_Data for review_.
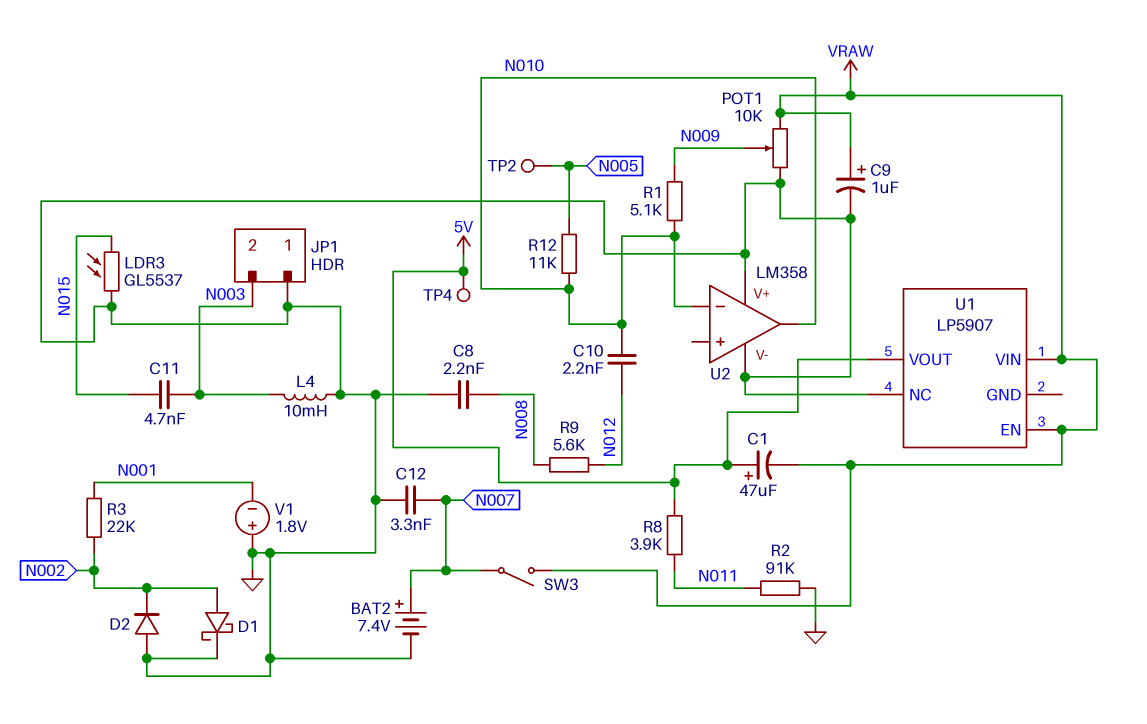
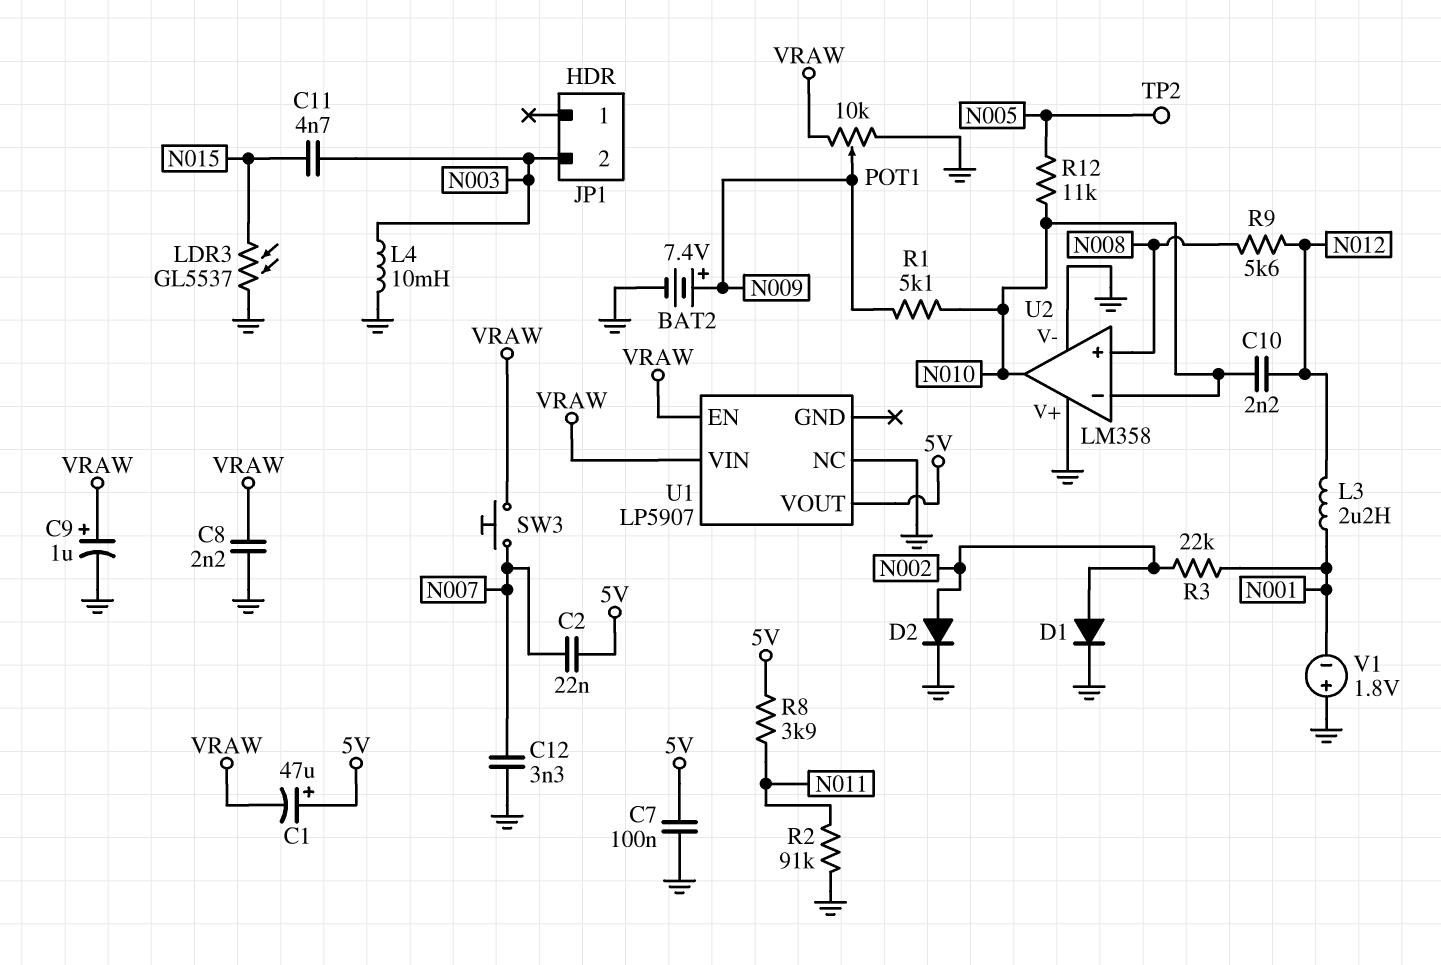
BAT2: 7.4V (plus N007, minus GND) -> 7.4V (plus N009, minus GND)
C2: none -> 22nF (5V, N007)
C7: none -> 100nF (5V, GND)
C8: 2.2nF (GND, N008) -> 2.2nF (GND, VRAW)
D1: schottky (A N002, K GND) -> diode (A N002, K GND)
D2: diode (A GND, K N002) -> diode (A N002, K GND)
JP1 pin 1: GND -> none
L3: none -> 2.2uH (N001, N012)
SW3: switch (N007, VRAW) -> button (N007, VRAW)
TP4: test point (5V) -> none
U2 pin in+: none -> N008

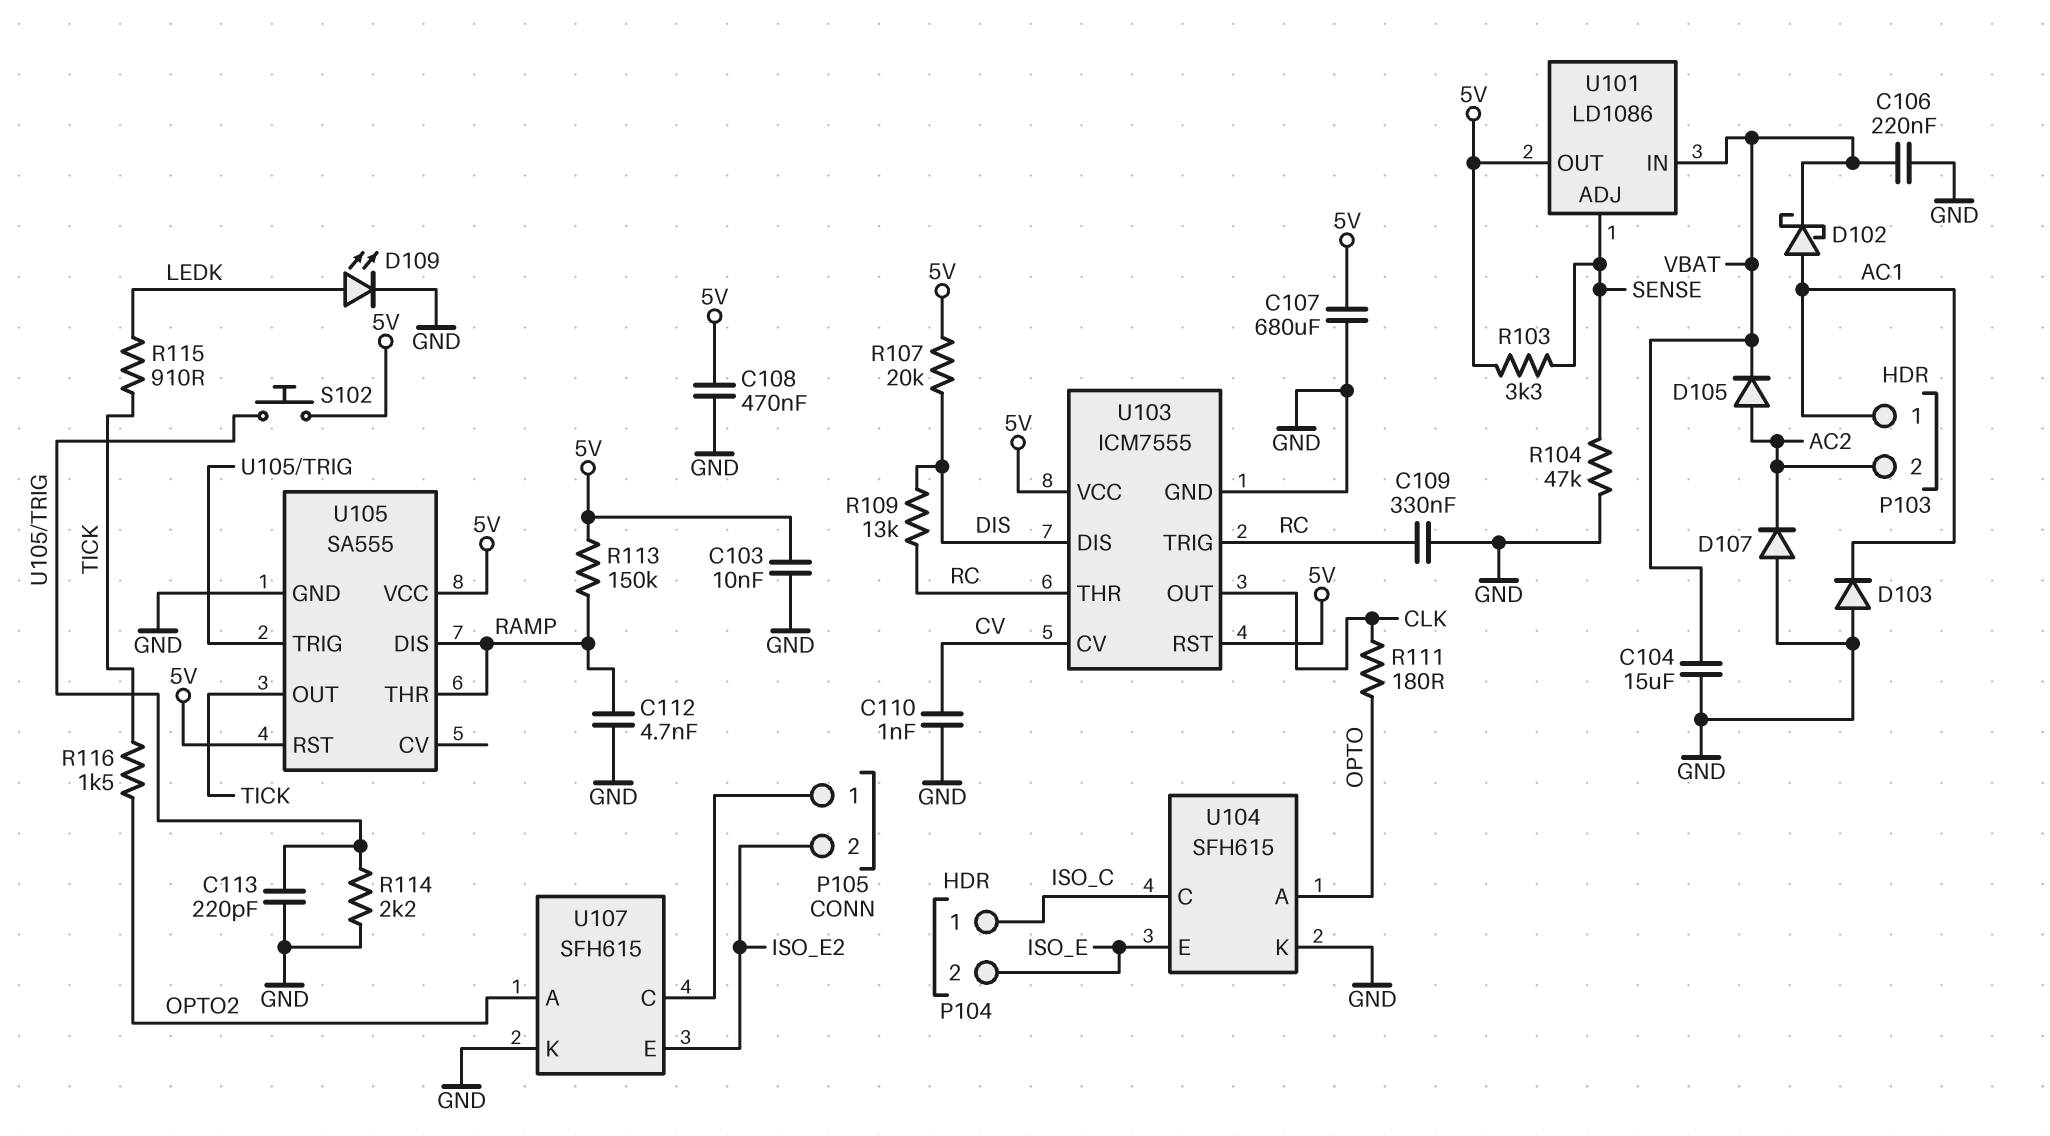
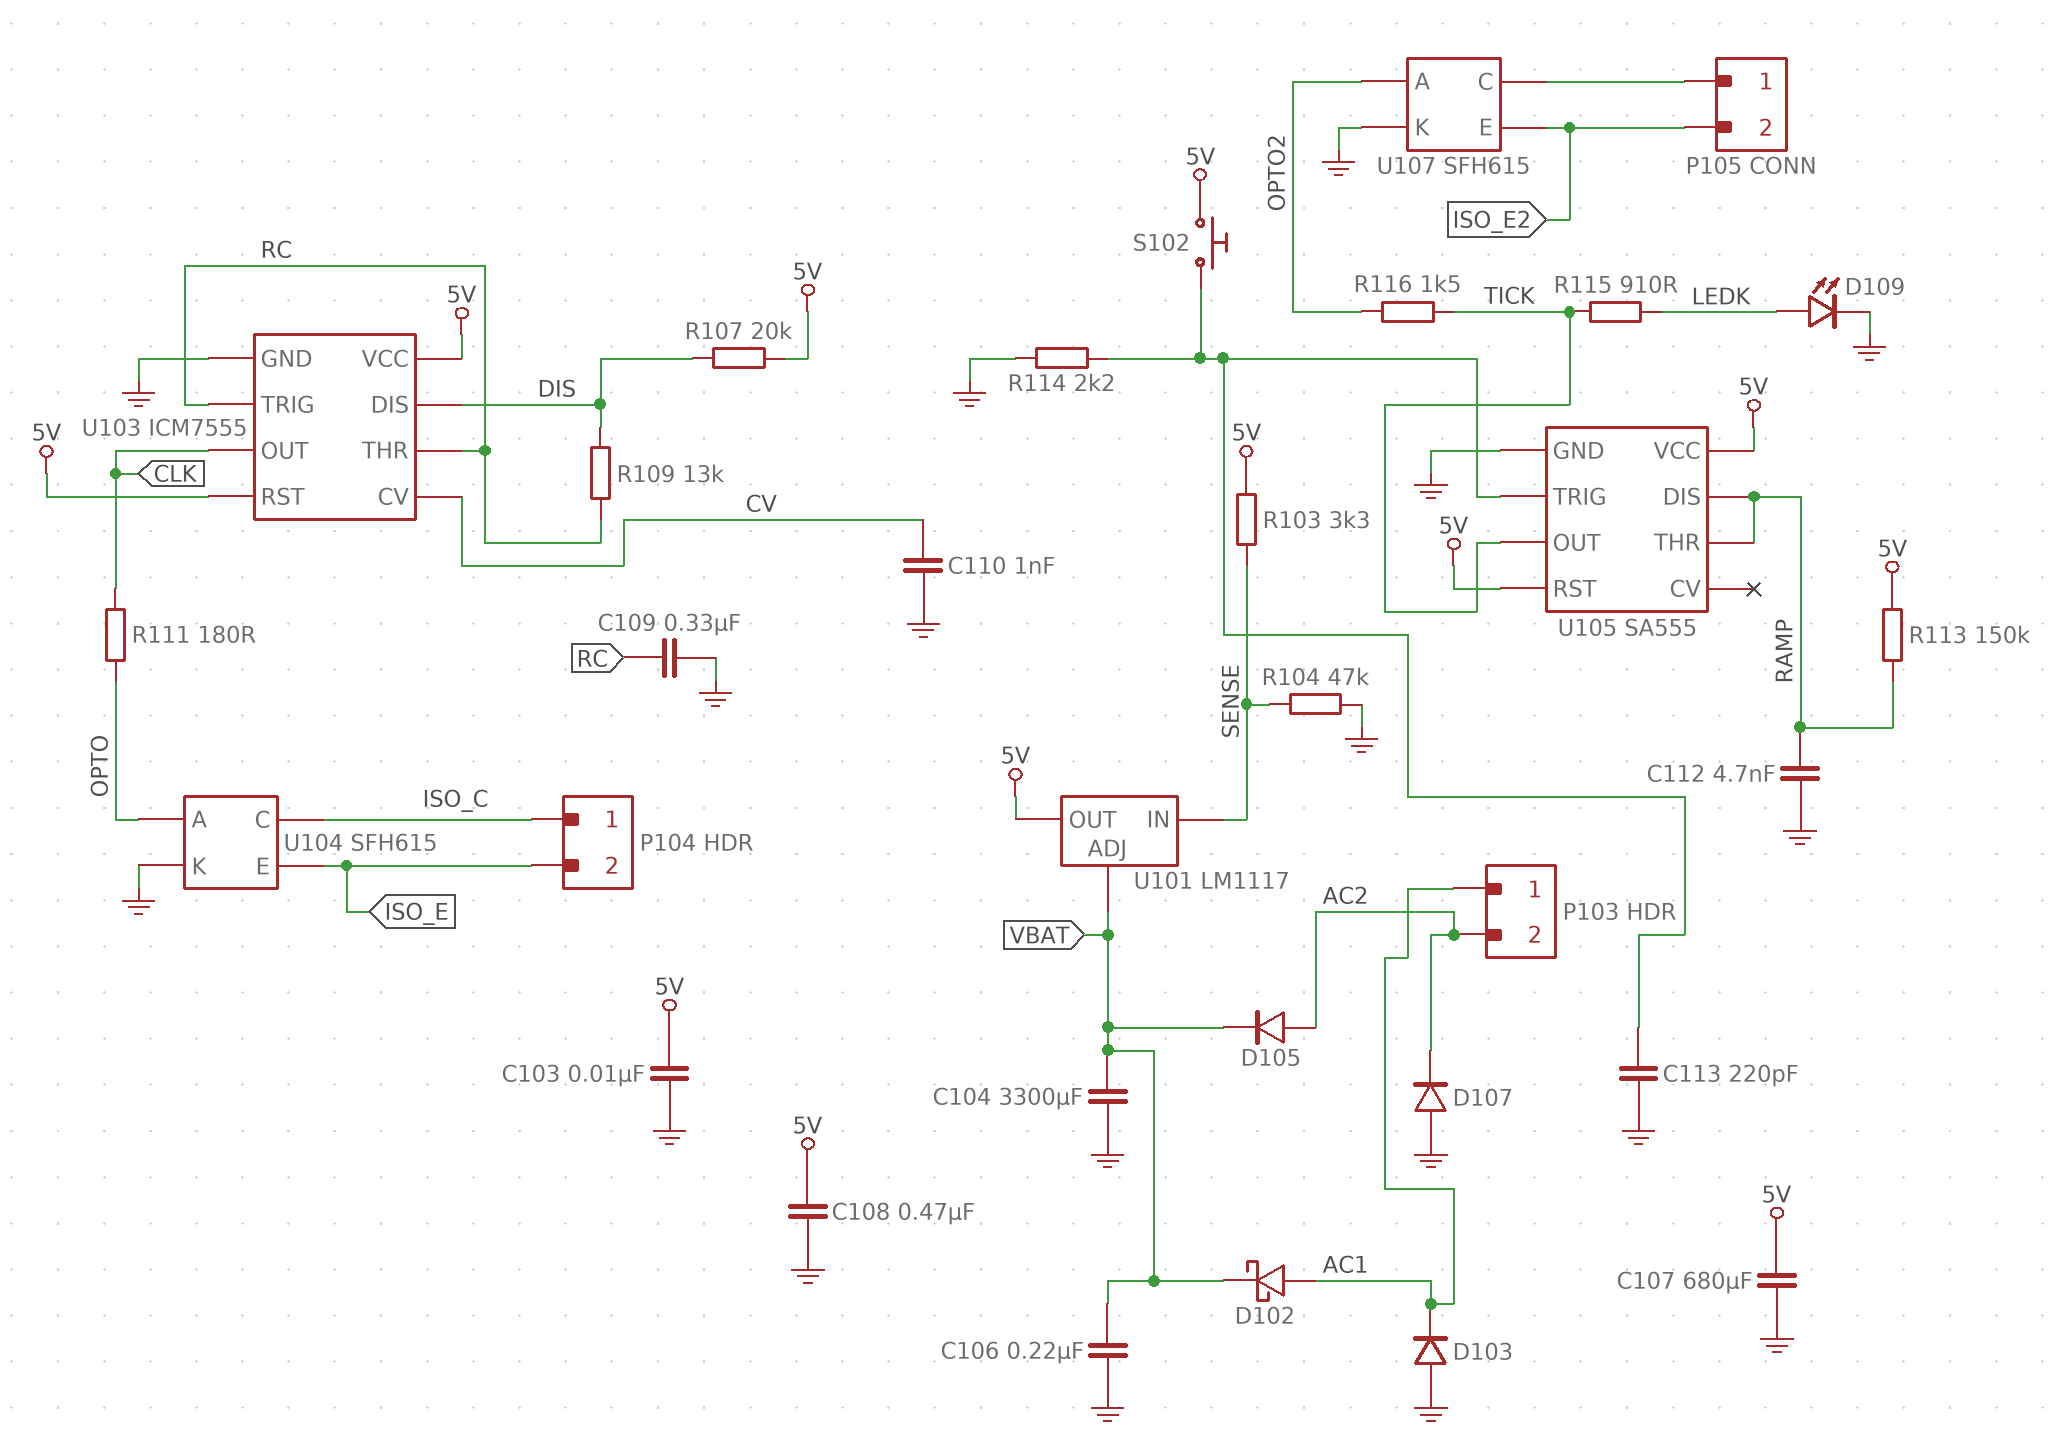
C104: 15uF (GND, VBAT) -> 3300uF (GND, VBAT)
U101: LD1086 -> LM1117
U101 pin ADJ: SENSE -> VBAT
U101 pin IN: VBAT -> SENSE

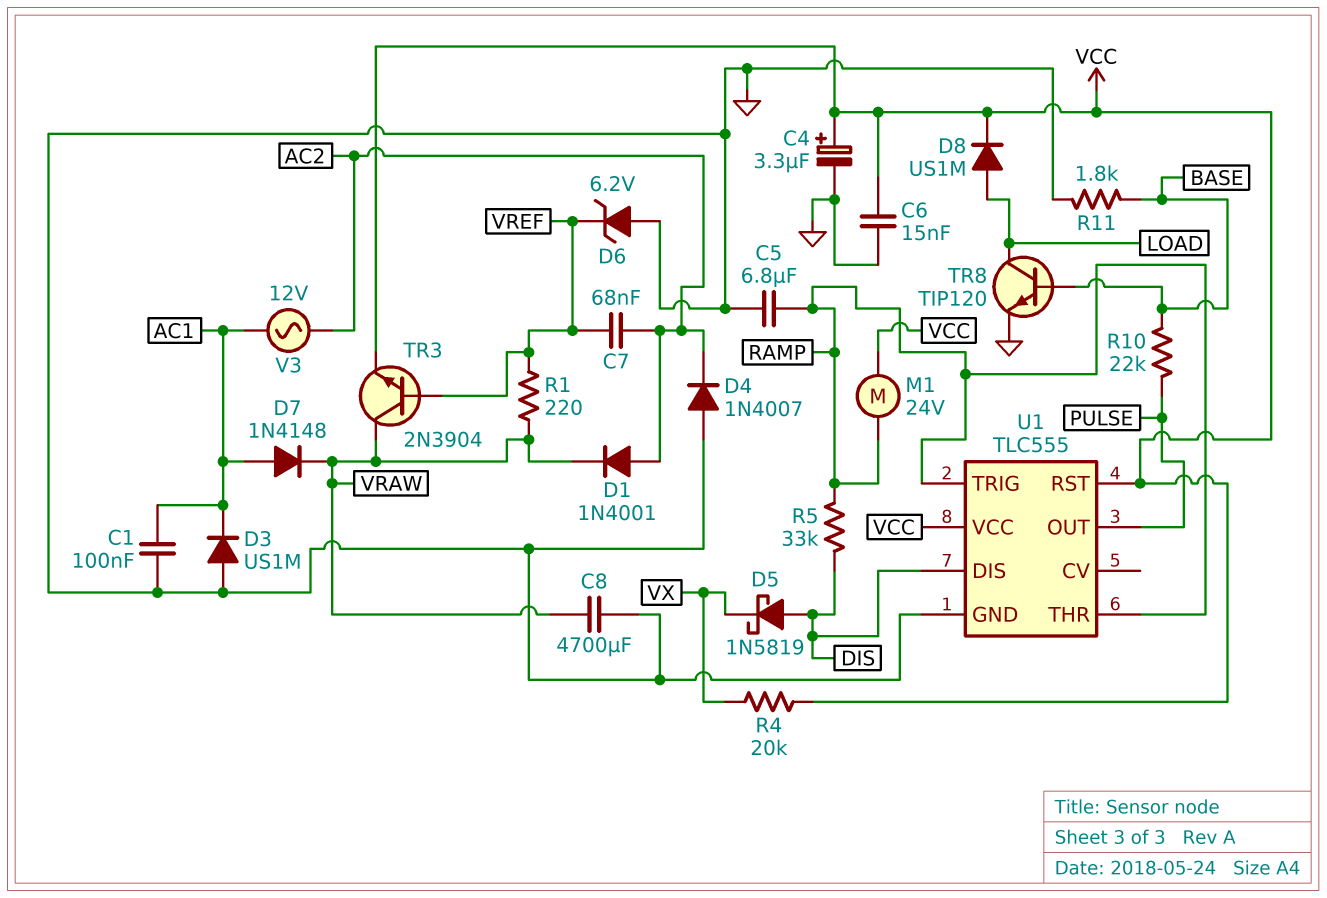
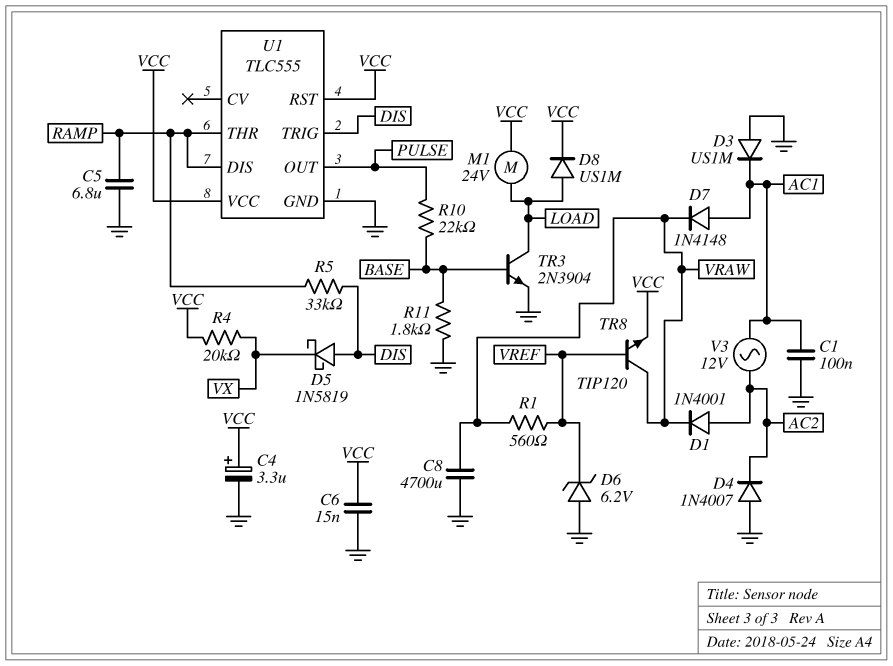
C7: 68nF (AC2, VREF) -> none
M1: motor 24V (RAMP, VCC) -> motor 24V (LOAD, VCC)
R1: 220 (VRAW, VREF) -> 560 (VRAW, VREF)
TR3: NPN 2N3904 (B VREF, C VRAW, E VCC) -> NPN 2N3904 (B BASE, C LOAD, E GND)
TR8: NPN TIP120 (B BASE, C LOAD, E GND) -> NPN TIP120 (B VREF, C VRAW, E VCC)
U1 pin DIS: DIS -> RAMP
U1 pin TRIG: RAMP -> DIS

_About this task_. Copy exactly the lines that run from the one containing "U101 pin IN: VBAT -> SENSE" to the last line of the records, both included, and leave out every picture.

_Finished exercise_.
U101 pin IN: VBAT -> SENSE

C7: 68nF (AC2, VREF) -> none
M1: motor 24V (RAMP, VCC) -> motor 24V (LOAD, VCC)
R1: 220 (VRAW, VREF) -> 560 (VRAW, VREF)
TR3: NPN 2N3904 (B VREF, C VRAW, E VCC) -> NPN 2N3904 (B BASE, C LOAD, E GND)
TR8: NPN TIP120 (B BASE, C LOAD, E GND) -> NPN TIP120 (B VREF, C VRAW, E VCC)
U1 pin DIS: DIS -> RAMP
U1 pin TRIG: RAMP -> DIS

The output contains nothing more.